▸ **EXERCISE AIM**: In your copy, leave out the pictures and repeat the entries below exactly.

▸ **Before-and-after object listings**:
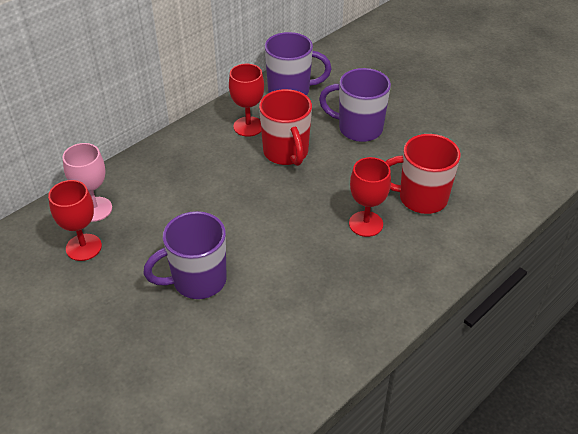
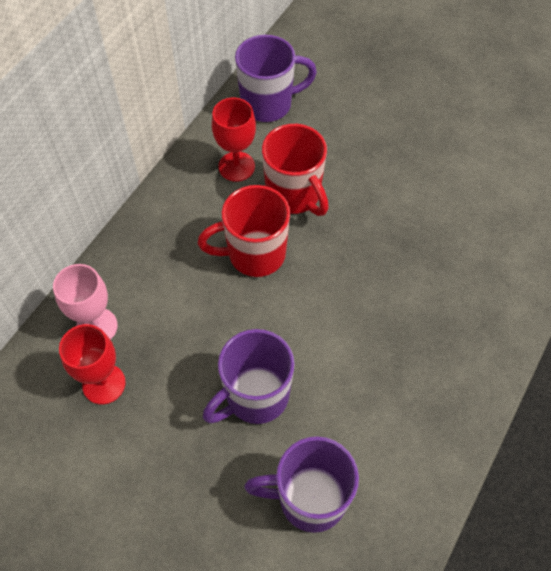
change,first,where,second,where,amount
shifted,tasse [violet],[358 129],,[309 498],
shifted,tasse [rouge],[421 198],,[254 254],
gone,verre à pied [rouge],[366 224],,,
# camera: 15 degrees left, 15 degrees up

▸ **SOLVED EXERCISE**:
change,first,where,second,where,amount
shifted,tasse [violet],[358 129],,[309 498],
shifted,tasse [rouge],[421 198],,[254 254],
gone,verre à pied [rouge],[366 224],,,
# camera: 15 degrees left, 15 degrees up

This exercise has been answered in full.